Records:
=-=-=

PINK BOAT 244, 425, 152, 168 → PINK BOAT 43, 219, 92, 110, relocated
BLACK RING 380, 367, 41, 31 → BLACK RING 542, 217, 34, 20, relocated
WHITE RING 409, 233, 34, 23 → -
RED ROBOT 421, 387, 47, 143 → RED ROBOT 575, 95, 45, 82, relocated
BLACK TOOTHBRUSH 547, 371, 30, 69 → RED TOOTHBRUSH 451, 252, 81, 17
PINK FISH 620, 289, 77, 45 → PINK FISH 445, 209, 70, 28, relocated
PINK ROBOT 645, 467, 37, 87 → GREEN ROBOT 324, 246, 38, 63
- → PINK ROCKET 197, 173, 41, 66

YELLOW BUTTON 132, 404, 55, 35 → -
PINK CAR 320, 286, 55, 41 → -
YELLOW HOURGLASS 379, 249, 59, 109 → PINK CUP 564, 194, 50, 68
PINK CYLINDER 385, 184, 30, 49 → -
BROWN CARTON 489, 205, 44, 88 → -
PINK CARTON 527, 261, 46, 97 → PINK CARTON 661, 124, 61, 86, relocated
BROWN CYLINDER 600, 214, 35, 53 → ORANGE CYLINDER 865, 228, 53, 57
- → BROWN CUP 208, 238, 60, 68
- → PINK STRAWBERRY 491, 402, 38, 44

=-=-=

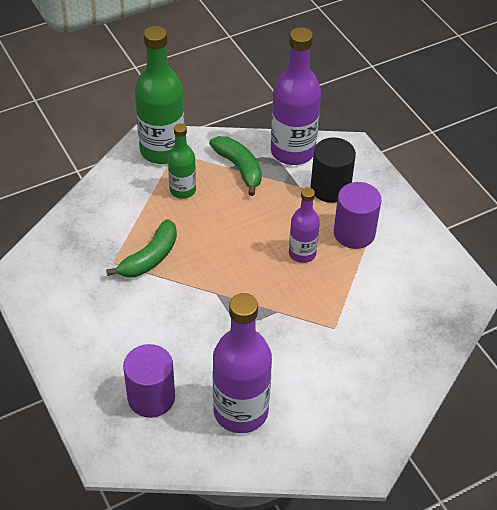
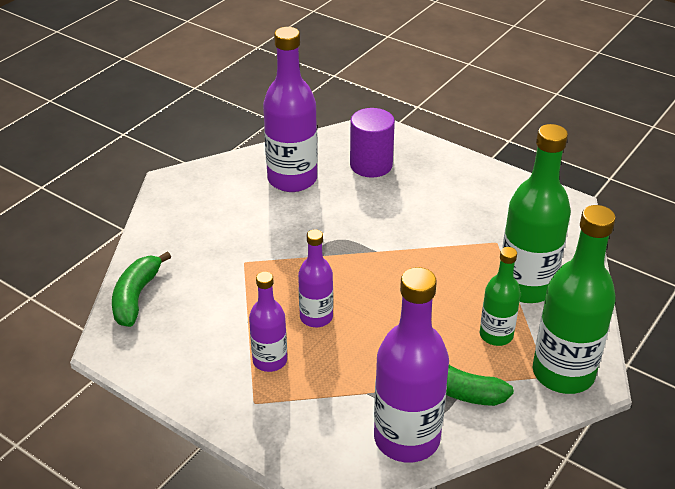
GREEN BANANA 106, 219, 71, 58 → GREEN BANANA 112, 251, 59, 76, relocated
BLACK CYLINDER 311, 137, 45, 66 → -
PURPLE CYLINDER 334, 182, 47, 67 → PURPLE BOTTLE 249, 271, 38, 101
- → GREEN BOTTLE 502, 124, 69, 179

=-=-=

The task: Copy out only the lines above from the one with "PINK FISH 620, 289, 77, 45" to the one with "PINK ROBOT 645, 467, 37, 87", inclusive, exactly as they stand.

Result of this exercise:
PINK FISH 620, 289, 77, 45 → PINK FISH 445, 209, 70, 28, relocated
PINK ROBOT 645, 467, 37, 87 → GREEN ROBOT 324, 246, 38, 63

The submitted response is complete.